WHAT YOU WILL DO —
Return every record exactly as it appears. Leave nothing out.

--- EXERCISE DATA Enclosed Below ---

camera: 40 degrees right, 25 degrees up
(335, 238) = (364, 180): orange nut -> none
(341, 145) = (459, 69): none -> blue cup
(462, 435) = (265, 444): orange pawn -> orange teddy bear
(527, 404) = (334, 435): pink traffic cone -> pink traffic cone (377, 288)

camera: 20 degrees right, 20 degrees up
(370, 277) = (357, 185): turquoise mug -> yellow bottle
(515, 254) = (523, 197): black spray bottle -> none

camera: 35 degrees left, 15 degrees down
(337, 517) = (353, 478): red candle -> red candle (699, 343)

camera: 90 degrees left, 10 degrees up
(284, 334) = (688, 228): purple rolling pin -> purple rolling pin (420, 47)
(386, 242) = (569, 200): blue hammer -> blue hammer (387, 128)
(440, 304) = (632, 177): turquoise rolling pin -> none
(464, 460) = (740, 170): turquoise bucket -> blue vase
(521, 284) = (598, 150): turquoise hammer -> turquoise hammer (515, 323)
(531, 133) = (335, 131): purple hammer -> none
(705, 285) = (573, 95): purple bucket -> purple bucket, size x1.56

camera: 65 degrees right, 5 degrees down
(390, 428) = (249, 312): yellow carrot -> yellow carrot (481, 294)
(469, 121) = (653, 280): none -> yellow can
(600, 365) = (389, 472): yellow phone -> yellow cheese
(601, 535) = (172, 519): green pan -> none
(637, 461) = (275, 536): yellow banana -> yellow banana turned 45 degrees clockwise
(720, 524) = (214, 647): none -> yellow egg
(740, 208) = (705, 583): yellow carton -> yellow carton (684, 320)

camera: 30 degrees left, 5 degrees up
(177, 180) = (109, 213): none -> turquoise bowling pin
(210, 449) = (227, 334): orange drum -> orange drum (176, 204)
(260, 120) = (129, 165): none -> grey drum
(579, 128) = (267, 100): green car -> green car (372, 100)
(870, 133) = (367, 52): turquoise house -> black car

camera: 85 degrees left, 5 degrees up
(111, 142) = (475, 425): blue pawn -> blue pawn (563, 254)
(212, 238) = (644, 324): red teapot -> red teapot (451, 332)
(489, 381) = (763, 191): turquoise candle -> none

--- End of Enclosed EXERCISE DATA ---

ANSWER BOX —
camera: 40 degrees right, 25 degrees up
(335, 238) = (364, 180): orange nut -> none
(341, 145) = (459, 69): none -> blue cup
(462, 435) = (265, 444): orange pawn -> orange teddy bear
(527, 404) = (334, 435): pink traffic cone -> pink traffic cone (377, 288)

camera: 20 degrees right, 20 degrees up
(370, 277) = (357, 185): turquoise mug -> yellow bottle
(515, 254) = (523, 197): black spray bottle -> none

camera: 35 degrees left, 15 degrees down
(337, 517) = (353, 478): red candle -> red candle (699, 343)

camera: 90 degrees left, 10 degrees up
(284, 334) = (688, 228): purple rolling pin -> purple rolling pin (420, 47)
(386, 242) = (569, 200): blue hammer -> blue hammer (387, 128)
(440, 304) = (632, 177): turquoise rolling pin -> none
(464, 460) = (740, 170): turquoise bucket -> blue vase
(521, 284) = (598, 150): turquoise hammer -> turquoise hammer (515, 323)
(531, 133) = (335, 131): purple hammer -> none
(705, 285) = (573, 95): purple bucket -> purple bucket, size x1.56

camera: 65 degrees right, 5 degrees down
(390, 428) = (249, 312): yellow carrot -> yellow carrot (481, 294)
(469, 121) = (653, 280): none -> yellow can
(600, 365) = (389, 472): yellow phone -> yellow cheese
(601, 535) = (172, 519): green pan -> none
(637, 461) = (275, 536): yellow banana -> yellow banana turned 45 degrees clockwise
(720, 524) = (214, 647): none -> yellow egg
(740, 208) = (705, 583): yellow carton -> yellow carton (684, 320)

camera: 30 degrees left, 5 degrees up
(177, 180) = (109, 213): none -> turquoise bowling pin
(210, 449) = (227, 334): orange drum -> orange drum (176, 204)
(260, 120) = (129, 165): none -> grey drum
(579, 128) = (267, 100): green car -> green car (372, 100)
(870, 133) = (367, 52): turquoise house -> black car

camera: 85 degrees left, 5 degrees up
(111, 142) = (475, 425): blue pawn -> blue pawn (563, 254)
(212, 238) = (644, 324): red teapot -> red teapot (451, 332)
(489, 381) = (763, 191): turquoise candle -> none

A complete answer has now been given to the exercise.